• WHAT IS REQUIRED: Work out how many lines in the listing below include the word "grey"; answer with the number alone.

• DATA:
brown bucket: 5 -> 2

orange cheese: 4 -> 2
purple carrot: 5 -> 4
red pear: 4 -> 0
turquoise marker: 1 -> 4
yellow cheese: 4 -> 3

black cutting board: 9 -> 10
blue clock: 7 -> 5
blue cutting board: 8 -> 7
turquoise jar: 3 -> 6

==

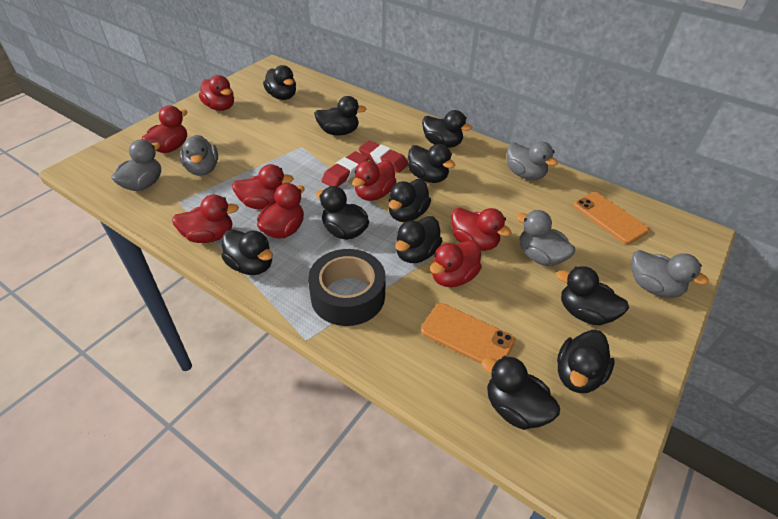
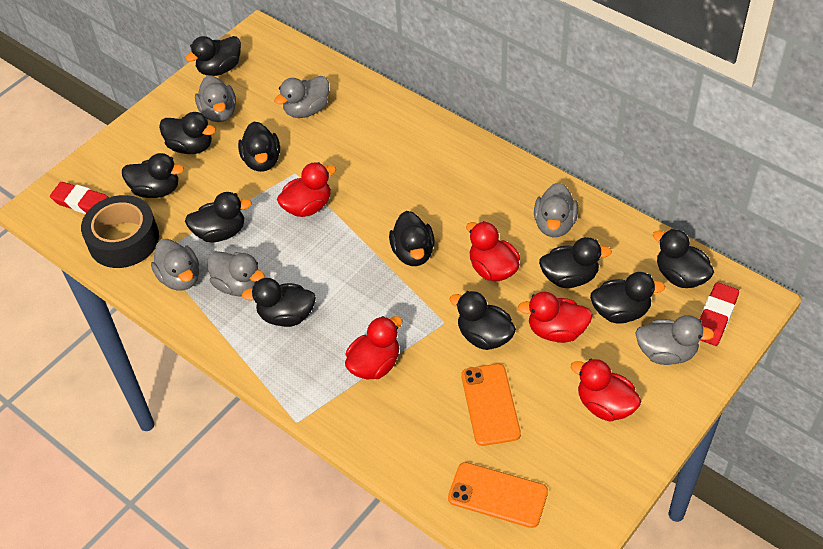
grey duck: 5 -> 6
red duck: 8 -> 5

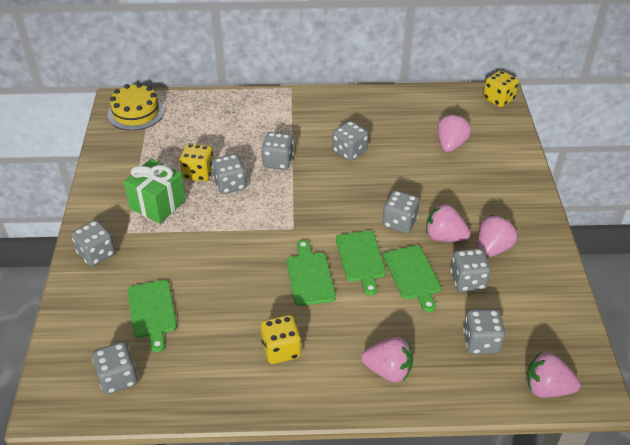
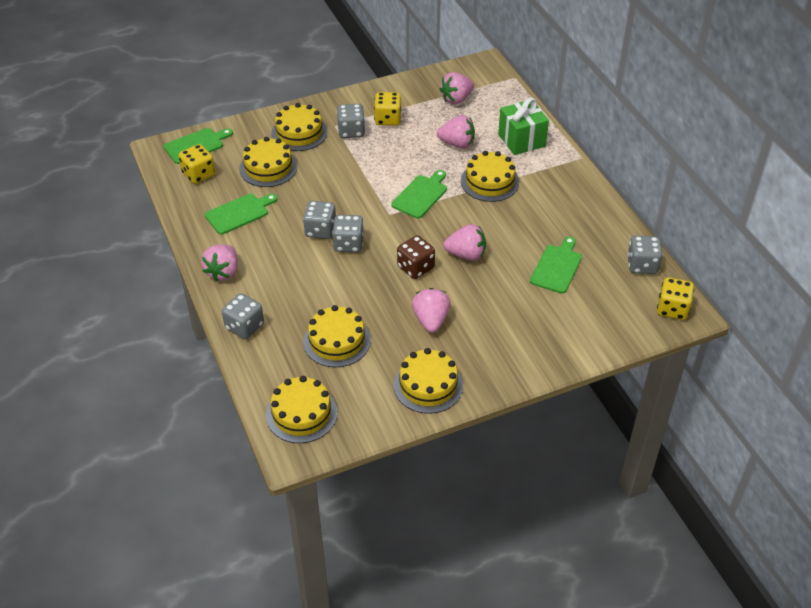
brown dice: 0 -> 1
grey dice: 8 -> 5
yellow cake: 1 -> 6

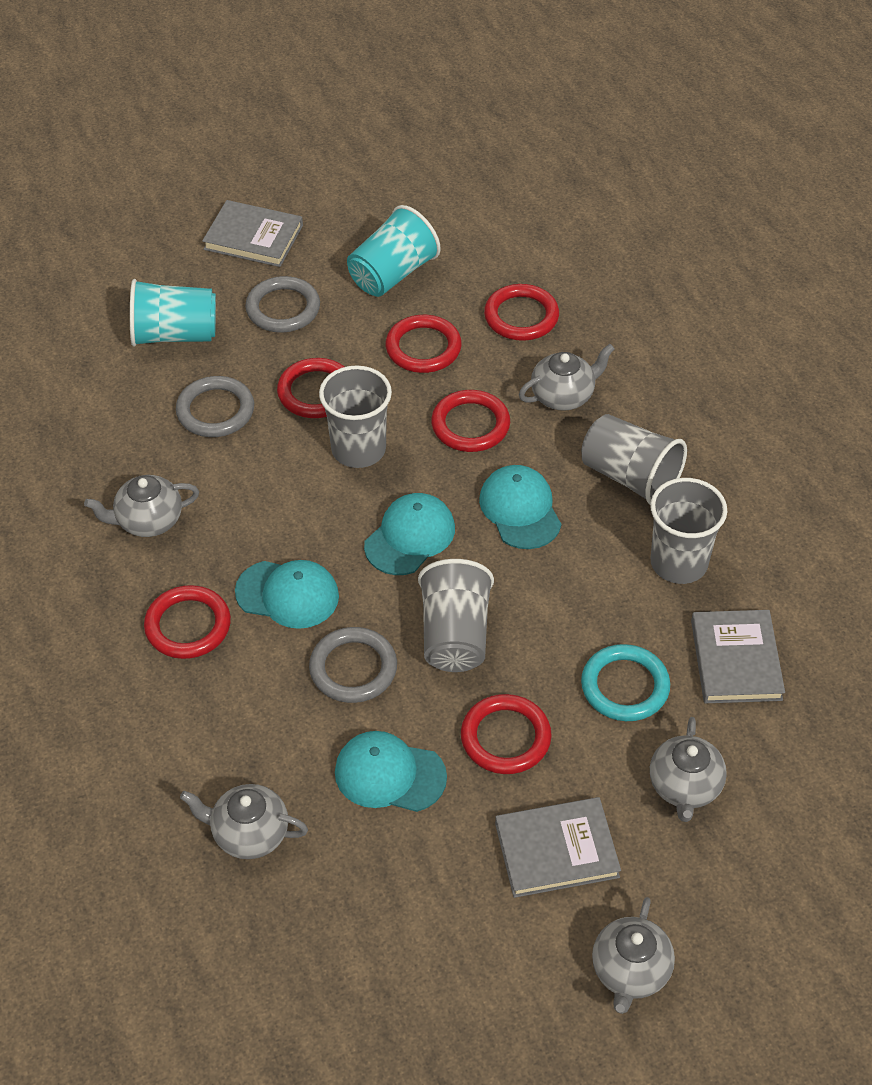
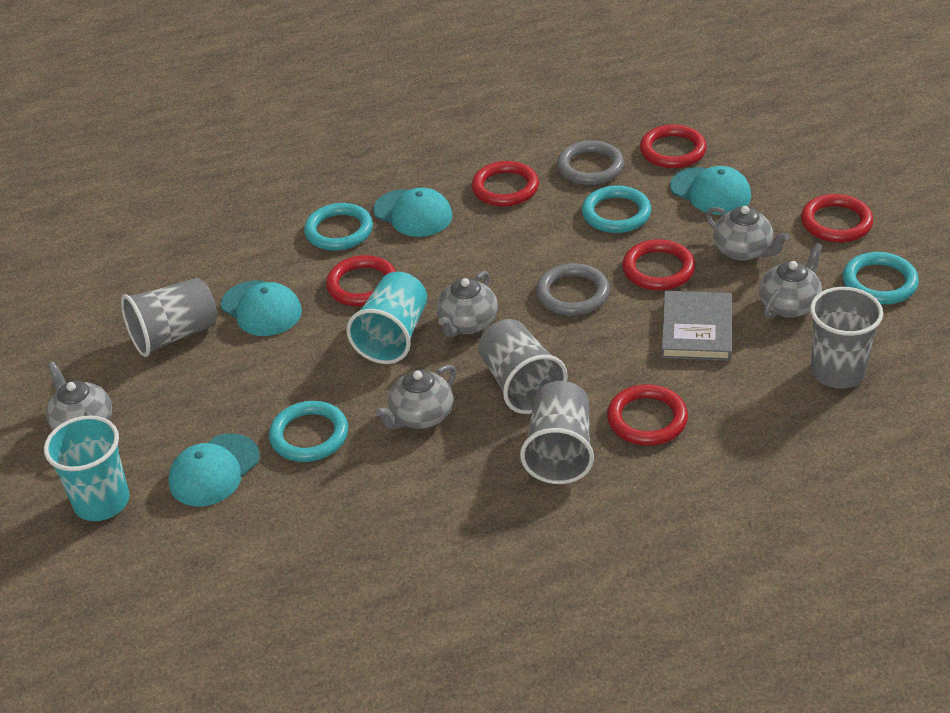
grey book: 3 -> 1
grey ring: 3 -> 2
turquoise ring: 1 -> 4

* * *

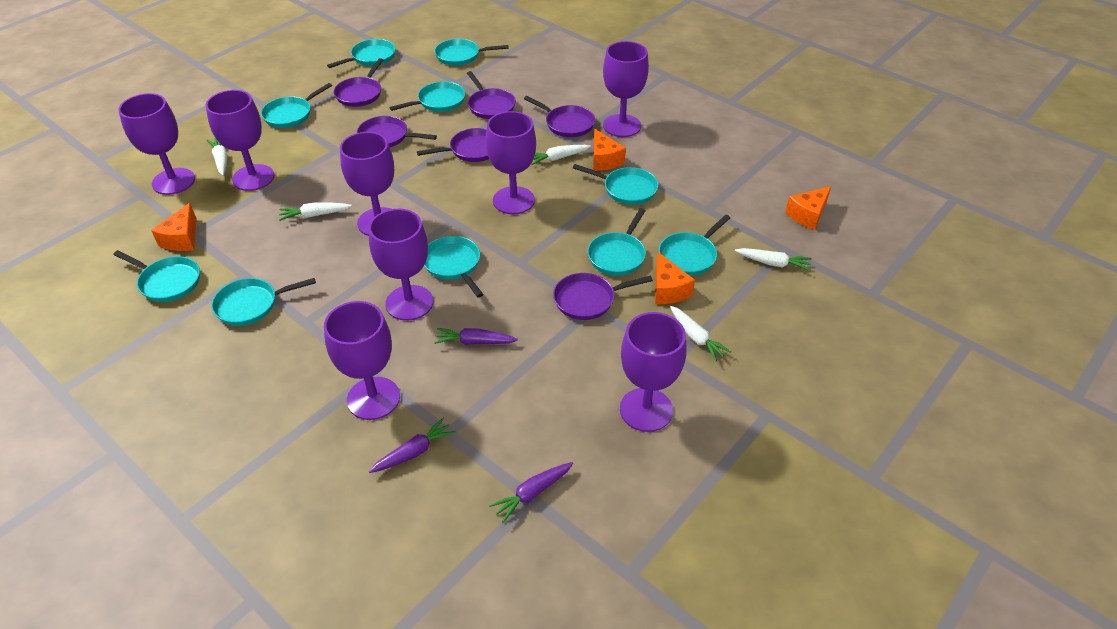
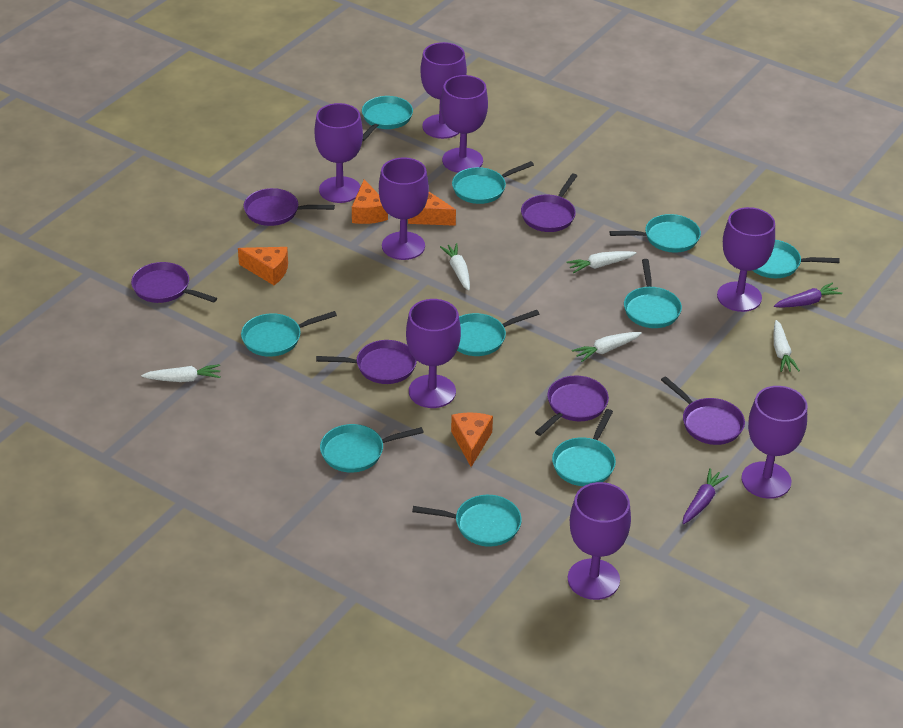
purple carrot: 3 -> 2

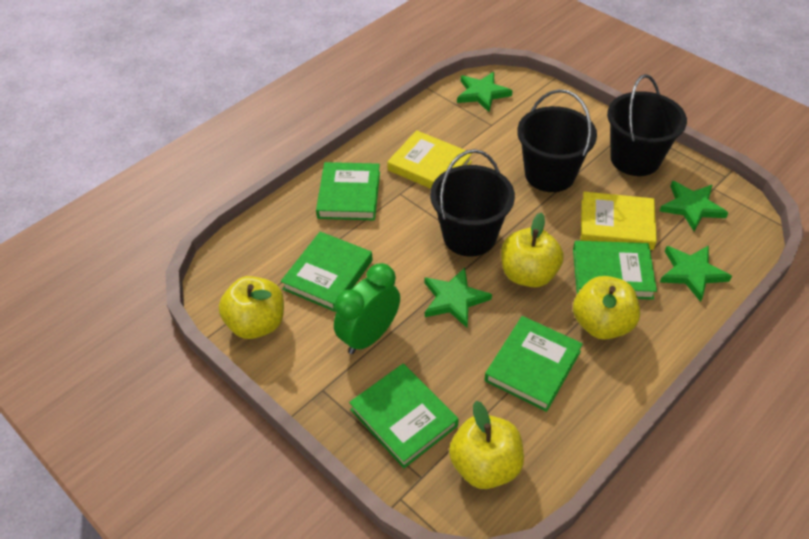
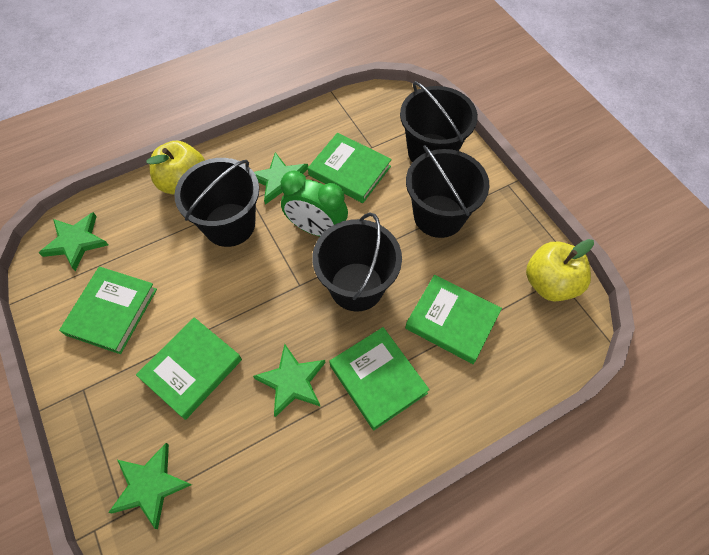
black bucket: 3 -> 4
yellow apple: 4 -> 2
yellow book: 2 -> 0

• RESULT OF THE EXERCISE: 4